= Beginning of Section =

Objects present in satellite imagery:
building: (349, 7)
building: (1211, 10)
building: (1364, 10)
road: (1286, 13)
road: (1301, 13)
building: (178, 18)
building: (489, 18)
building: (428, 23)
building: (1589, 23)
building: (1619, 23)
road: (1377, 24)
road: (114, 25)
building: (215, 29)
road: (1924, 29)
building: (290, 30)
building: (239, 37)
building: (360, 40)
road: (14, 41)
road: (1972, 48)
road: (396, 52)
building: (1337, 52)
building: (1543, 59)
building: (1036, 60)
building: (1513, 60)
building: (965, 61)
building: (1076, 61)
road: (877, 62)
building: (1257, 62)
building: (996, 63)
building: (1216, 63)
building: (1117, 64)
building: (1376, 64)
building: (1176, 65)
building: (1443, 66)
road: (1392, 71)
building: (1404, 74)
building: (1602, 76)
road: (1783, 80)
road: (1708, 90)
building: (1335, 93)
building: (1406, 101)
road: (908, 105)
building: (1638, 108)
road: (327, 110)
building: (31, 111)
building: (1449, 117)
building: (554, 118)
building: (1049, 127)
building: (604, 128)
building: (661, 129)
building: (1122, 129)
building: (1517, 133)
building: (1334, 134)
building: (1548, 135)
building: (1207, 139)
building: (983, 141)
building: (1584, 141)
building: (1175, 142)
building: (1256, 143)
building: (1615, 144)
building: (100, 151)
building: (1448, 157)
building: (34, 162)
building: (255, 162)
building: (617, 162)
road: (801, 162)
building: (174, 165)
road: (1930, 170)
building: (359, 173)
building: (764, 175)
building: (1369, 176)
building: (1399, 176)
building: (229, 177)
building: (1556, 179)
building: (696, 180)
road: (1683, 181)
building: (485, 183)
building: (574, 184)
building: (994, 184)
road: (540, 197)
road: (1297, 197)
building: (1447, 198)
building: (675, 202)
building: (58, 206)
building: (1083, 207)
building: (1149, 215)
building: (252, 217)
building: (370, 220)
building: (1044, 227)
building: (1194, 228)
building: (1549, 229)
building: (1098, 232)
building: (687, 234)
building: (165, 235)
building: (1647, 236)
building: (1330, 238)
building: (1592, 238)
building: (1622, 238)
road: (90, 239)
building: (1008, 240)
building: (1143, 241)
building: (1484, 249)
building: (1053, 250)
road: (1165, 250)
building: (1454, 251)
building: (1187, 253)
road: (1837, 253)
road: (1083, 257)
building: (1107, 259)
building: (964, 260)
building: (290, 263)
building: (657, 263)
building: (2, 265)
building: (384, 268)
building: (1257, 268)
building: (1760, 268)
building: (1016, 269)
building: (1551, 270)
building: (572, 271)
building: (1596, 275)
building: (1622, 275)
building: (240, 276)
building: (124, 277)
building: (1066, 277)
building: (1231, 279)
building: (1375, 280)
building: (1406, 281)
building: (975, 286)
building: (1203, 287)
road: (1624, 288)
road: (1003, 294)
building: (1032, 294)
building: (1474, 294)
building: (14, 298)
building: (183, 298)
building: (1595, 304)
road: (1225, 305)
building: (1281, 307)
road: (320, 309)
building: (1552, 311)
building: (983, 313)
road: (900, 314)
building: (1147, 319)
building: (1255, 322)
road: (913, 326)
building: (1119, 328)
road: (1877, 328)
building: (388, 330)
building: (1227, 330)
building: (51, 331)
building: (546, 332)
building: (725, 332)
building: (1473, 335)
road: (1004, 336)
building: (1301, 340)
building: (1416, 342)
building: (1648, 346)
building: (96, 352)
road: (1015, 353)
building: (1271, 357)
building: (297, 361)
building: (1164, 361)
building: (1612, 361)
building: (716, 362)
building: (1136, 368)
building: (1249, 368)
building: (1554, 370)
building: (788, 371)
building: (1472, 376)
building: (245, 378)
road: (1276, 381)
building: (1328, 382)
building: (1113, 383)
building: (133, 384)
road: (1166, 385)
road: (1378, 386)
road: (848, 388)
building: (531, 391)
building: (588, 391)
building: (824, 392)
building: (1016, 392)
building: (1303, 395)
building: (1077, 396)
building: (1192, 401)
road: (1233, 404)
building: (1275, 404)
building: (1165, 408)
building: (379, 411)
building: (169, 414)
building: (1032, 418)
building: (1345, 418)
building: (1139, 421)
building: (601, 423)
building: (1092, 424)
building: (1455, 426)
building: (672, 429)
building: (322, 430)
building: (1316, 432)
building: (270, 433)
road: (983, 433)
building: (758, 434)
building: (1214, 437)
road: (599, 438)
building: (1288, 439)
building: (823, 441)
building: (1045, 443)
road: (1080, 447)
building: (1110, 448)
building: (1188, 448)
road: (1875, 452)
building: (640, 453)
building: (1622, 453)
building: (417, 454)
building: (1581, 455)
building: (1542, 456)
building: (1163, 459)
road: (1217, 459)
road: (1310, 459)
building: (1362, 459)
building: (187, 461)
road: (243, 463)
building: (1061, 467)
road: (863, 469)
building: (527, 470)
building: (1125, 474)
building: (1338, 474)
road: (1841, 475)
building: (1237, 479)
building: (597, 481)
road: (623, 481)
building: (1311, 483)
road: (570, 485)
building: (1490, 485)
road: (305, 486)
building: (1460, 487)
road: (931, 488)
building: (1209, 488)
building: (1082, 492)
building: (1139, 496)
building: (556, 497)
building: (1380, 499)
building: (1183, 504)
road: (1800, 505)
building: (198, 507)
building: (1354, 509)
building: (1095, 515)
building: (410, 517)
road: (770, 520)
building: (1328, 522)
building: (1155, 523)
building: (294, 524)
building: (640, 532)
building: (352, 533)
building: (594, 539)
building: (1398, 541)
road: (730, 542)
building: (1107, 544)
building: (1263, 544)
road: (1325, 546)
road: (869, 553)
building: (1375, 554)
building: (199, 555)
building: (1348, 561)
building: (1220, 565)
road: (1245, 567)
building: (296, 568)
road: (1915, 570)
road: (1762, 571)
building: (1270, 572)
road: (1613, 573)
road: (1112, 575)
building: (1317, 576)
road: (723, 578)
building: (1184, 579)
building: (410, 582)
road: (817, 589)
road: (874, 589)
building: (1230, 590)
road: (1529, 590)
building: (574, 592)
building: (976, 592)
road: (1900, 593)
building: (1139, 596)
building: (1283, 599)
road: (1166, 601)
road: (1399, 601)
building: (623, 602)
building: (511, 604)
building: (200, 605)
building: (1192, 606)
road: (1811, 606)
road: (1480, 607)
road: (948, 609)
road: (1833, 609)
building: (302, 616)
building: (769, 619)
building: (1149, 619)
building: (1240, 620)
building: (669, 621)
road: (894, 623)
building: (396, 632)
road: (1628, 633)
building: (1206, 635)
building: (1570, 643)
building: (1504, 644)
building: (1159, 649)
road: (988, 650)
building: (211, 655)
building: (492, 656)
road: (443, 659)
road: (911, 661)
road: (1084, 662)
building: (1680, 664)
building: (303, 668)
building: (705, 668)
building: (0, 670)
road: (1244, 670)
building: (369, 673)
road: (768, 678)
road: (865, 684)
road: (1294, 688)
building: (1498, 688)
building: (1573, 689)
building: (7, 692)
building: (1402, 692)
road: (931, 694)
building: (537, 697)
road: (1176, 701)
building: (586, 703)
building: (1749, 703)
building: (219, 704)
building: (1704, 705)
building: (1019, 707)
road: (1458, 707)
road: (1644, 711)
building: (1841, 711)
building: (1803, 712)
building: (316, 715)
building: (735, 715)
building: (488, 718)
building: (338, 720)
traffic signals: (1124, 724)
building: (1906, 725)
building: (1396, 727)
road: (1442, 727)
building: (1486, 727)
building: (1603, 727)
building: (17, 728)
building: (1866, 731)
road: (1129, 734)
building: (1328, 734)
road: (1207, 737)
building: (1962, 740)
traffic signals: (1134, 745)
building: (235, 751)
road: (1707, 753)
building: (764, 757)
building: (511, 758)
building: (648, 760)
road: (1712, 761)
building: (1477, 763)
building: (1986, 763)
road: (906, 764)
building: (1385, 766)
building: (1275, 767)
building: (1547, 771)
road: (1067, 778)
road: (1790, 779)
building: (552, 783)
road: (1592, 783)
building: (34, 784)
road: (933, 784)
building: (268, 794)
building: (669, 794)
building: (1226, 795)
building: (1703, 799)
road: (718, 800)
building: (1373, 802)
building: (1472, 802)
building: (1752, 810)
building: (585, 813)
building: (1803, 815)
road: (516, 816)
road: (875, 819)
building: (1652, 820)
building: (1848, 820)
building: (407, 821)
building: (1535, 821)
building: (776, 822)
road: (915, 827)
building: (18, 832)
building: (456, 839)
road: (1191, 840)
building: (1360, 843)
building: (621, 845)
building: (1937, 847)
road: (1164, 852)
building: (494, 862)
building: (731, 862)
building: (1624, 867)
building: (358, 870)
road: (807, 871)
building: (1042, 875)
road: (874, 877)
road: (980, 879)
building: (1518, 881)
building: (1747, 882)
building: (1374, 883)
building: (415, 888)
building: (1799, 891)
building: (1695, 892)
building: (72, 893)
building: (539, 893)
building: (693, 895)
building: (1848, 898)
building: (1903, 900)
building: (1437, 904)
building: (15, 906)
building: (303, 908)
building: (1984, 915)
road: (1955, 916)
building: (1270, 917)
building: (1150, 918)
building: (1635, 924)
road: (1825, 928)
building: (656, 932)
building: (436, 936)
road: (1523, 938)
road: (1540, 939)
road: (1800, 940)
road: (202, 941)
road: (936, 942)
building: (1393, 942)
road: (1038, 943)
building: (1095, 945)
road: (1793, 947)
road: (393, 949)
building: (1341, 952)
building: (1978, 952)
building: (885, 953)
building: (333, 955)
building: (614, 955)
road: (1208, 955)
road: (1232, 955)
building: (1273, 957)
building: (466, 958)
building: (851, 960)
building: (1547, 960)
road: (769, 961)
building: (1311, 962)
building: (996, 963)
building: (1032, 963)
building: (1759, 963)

= End of Section =

▶ _Directive_
Check each line of the entries above, and show every one holding the word "signals".

▶ _Task output_
traffic signals: (1124, 724)
traffic signals: (1134, 745)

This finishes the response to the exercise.